Could you retype all of the entries exactly, without their pictures?

[Opening Input records section]

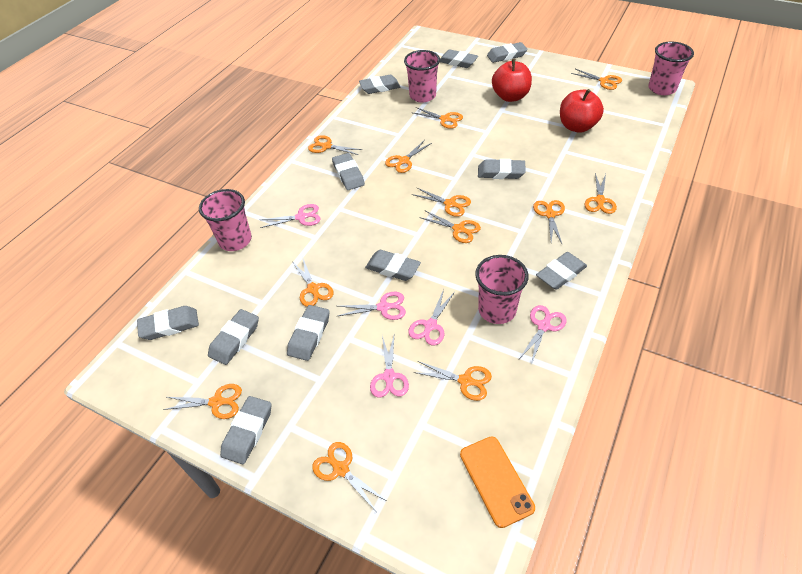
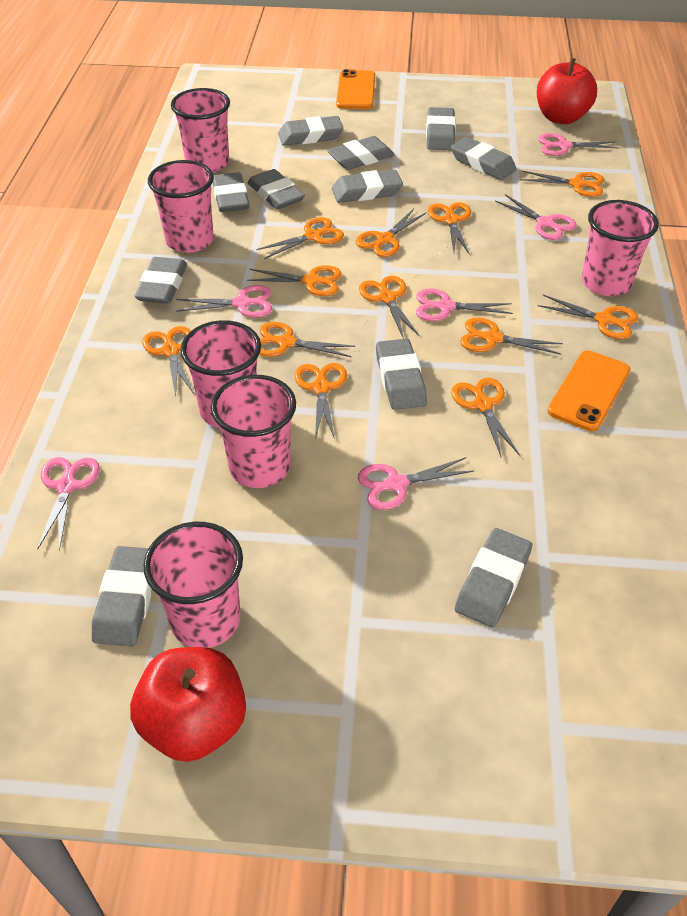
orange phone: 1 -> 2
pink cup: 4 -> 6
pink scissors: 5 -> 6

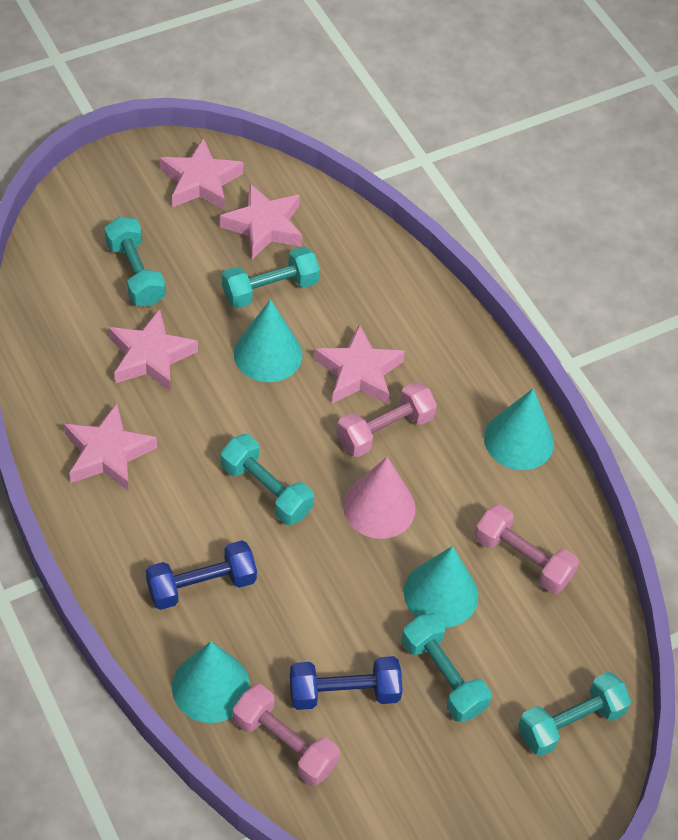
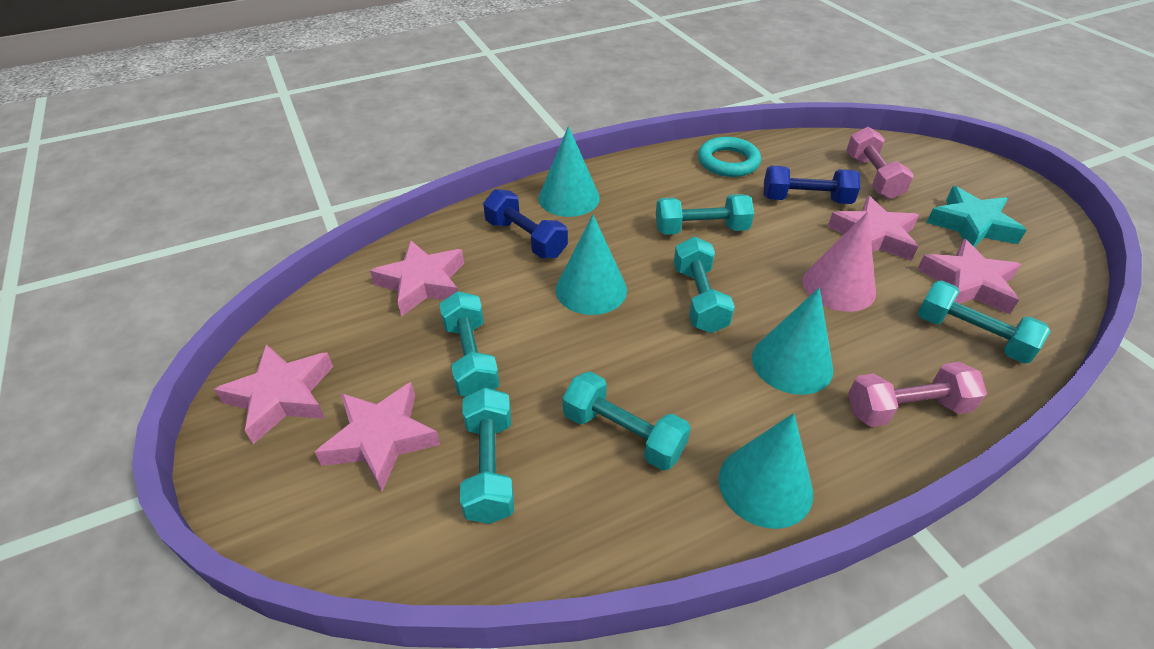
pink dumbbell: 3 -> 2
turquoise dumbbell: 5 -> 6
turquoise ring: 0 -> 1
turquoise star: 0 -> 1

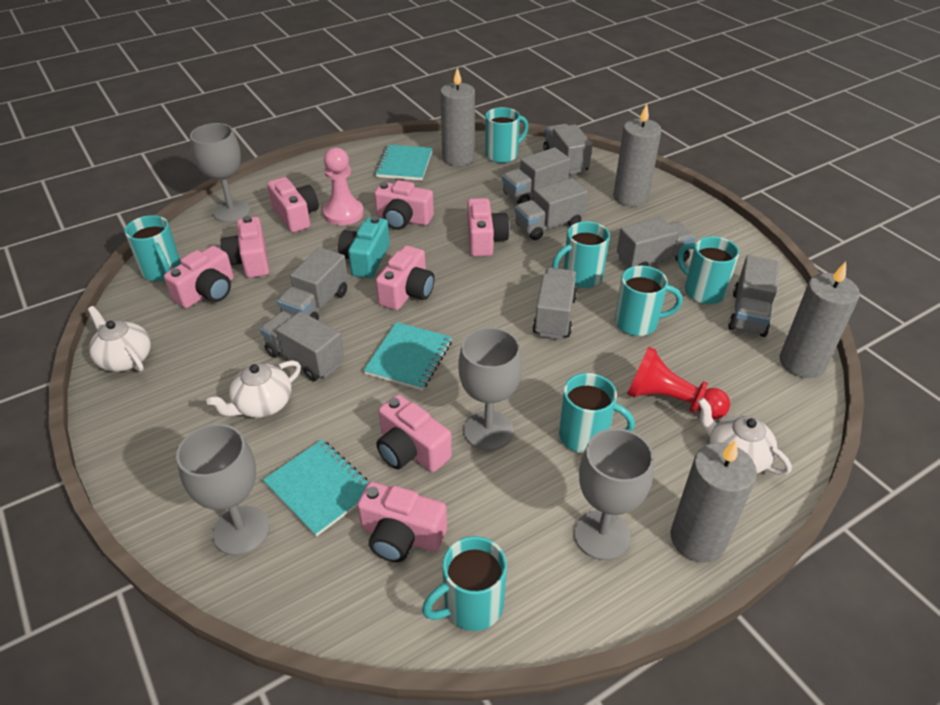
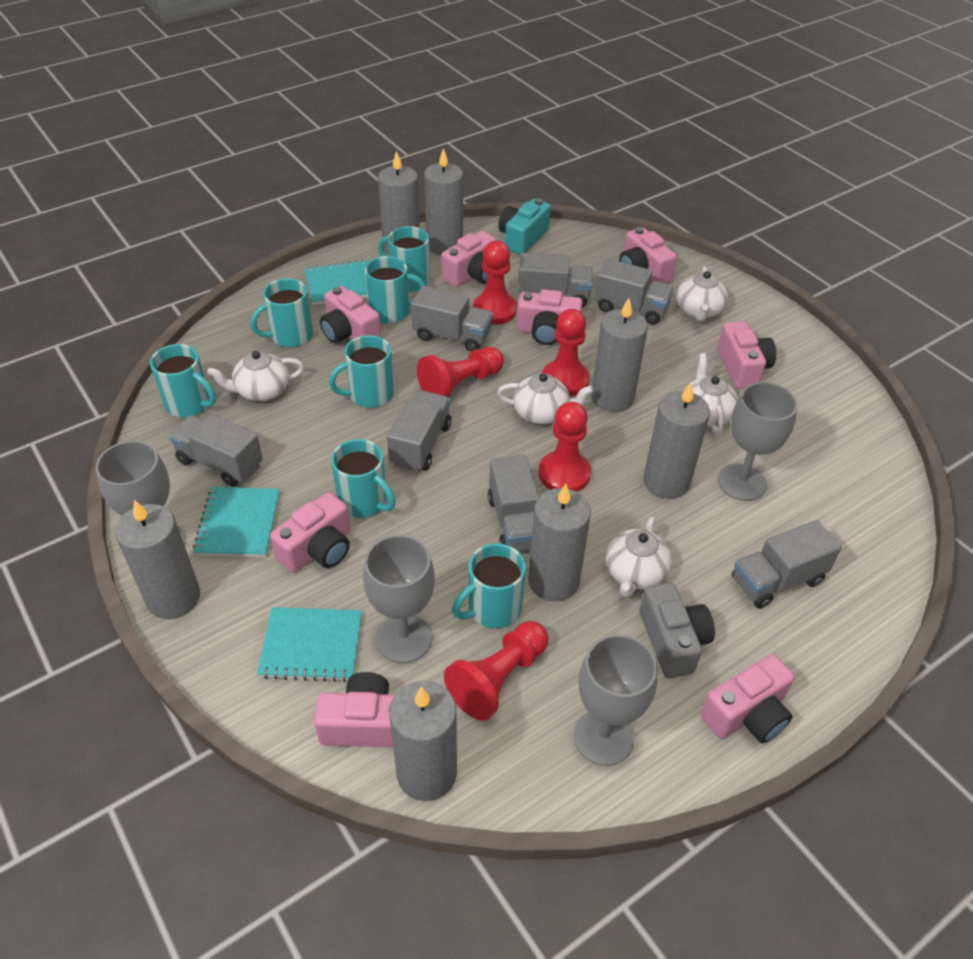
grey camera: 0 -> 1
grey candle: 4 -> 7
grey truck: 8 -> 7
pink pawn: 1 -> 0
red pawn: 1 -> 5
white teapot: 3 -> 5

[Closing Input records section]

* _Exercise solution_:
orange phone: 1 -> 2
pink cup: 4 -> 6
pink scissors: 5 -> 6

pink dumbbell: 3 -> 2
turquoise dumbbell: 5 -> 6
turquoise ring: 0 -> 1
turquoise star: 0 -> 1

grey camera: 0 -> 1
grey candle: 4 -> 7
grey truck: 8 -> 7
pink pawn: 1 -> 0
red pawn: 1 -> 5
white teapot: 3 -> 5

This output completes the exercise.